__YOUR INSTRUCTIONS__. Give again, word for word, every line below from the one that has "camera: 65 degrees left, 15 degrees down" through the one that has "(515, 405) = (892, 247): turquoise", both included, and no others.

╭─ EXTRACTED DATA

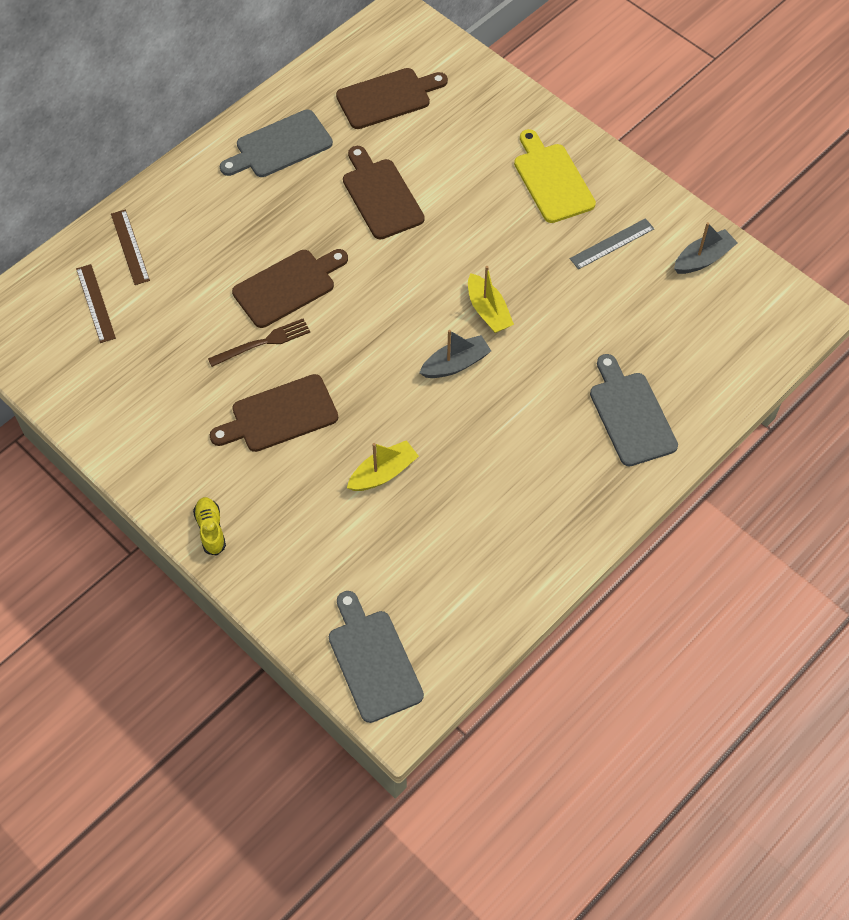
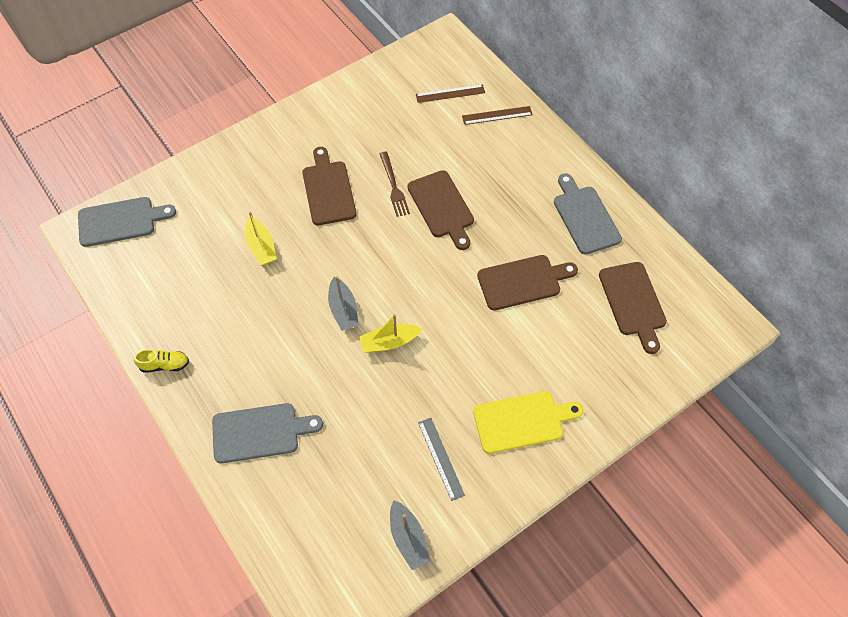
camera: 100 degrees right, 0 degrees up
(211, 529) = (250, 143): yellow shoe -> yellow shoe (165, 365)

╰─
╭─ EXTRACTED DATA

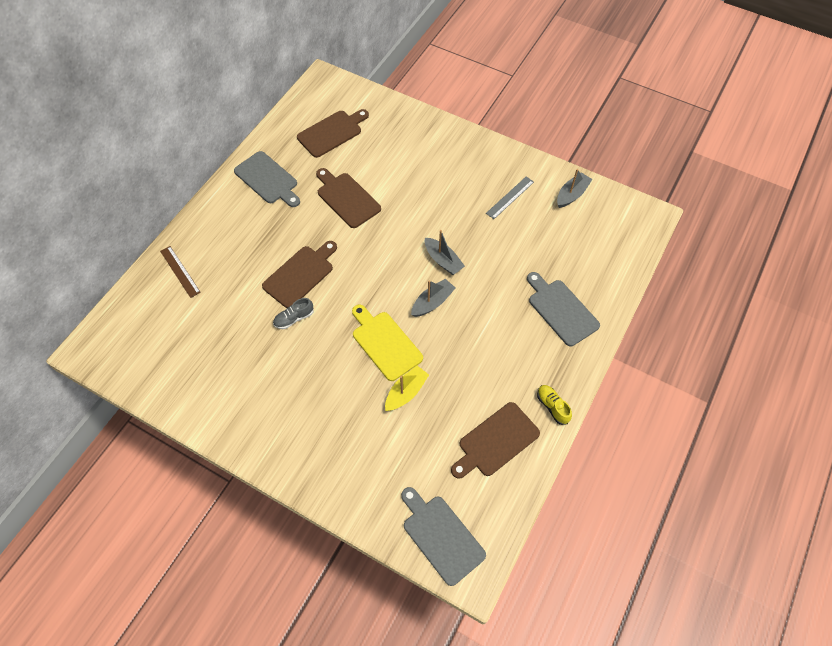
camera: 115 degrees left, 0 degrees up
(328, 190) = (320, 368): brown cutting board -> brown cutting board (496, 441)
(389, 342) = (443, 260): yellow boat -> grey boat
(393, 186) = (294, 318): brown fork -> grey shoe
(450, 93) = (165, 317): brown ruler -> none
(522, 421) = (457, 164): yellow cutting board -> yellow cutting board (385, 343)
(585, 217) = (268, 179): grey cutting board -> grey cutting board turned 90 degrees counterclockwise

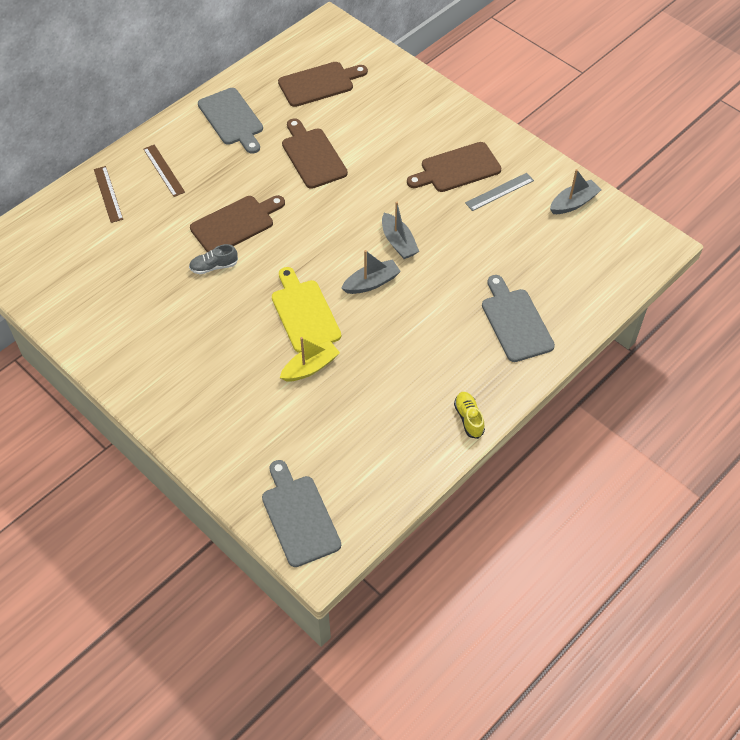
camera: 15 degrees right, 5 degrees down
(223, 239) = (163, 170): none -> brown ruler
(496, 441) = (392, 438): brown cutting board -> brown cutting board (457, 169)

╰─
╭─ EXTRACTED DATA

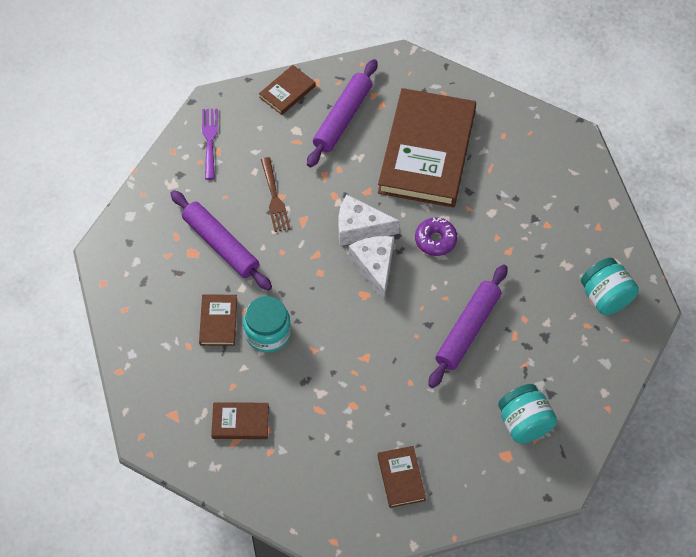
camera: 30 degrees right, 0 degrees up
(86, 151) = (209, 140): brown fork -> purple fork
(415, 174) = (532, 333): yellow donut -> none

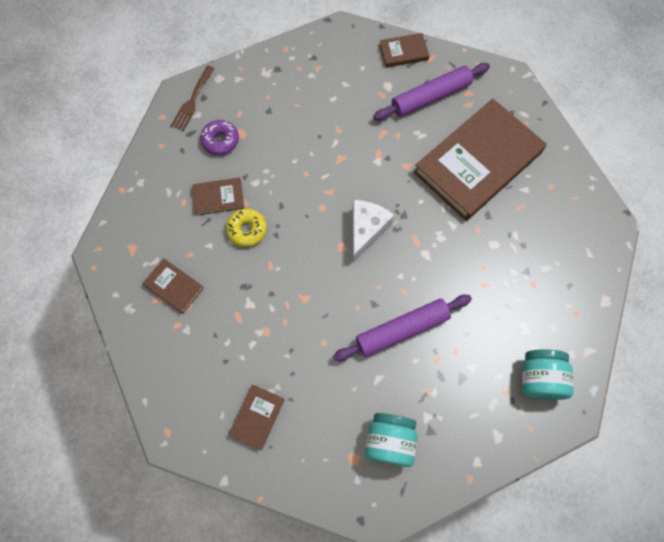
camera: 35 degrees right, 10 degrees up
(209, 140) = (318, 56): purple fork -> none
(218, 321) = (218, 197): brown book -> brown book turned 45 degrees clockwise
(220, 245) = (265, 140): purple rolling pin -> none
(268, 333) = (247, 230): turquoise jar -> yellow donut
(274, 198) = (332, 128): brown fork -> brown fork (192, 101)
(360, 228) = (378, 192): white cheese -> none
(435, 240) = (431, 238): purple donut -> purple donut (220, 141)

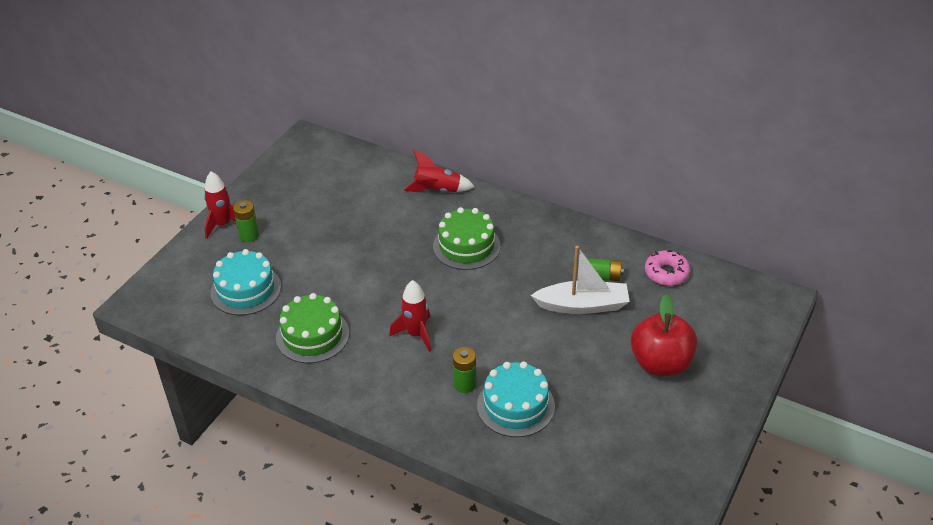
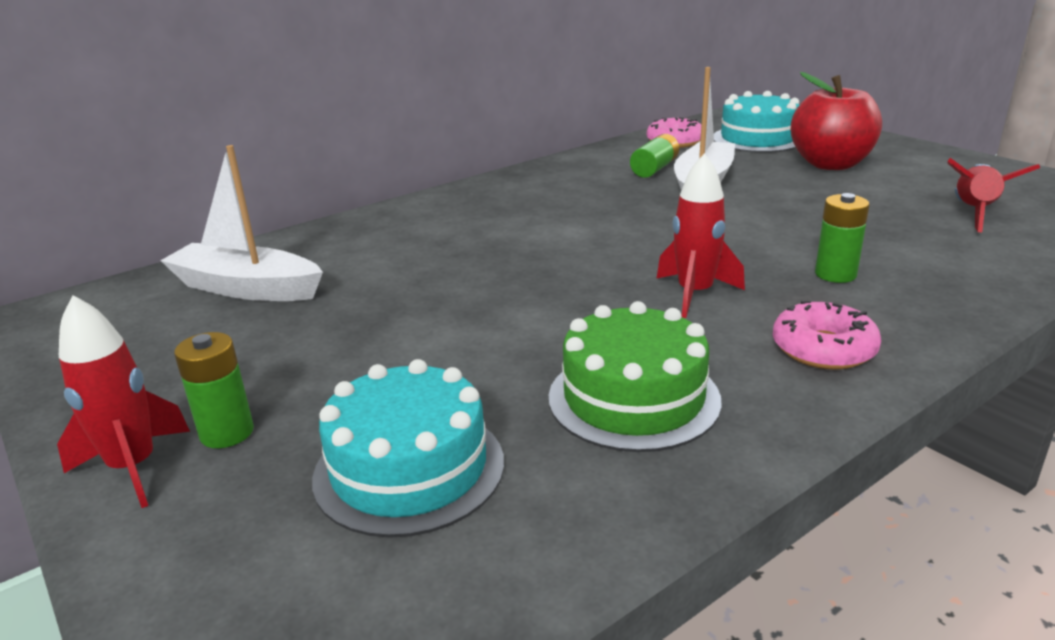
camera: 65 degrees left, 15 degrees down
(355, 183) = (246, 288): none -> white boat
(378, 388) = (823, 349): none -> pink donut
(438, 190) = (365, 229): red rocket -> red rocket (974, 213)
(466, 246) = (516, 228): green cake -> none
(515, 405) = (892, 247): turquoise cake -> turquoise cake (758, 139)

╰─

__RESPONSE TO THE TASK__.
camera: 65 degrees left, 15 degrees down
(355, 183) = (246, 288): none -> white boat
(378, 388) = (823, 349): none -> pink donut
(438, 190) = (365, 229): red rocket -> red rocket (974, 213)
(466, 246) = (516, 228): green cake -> none
(515, 405) = (892, 247): turquoise cake -> turquoise cake (758, 139)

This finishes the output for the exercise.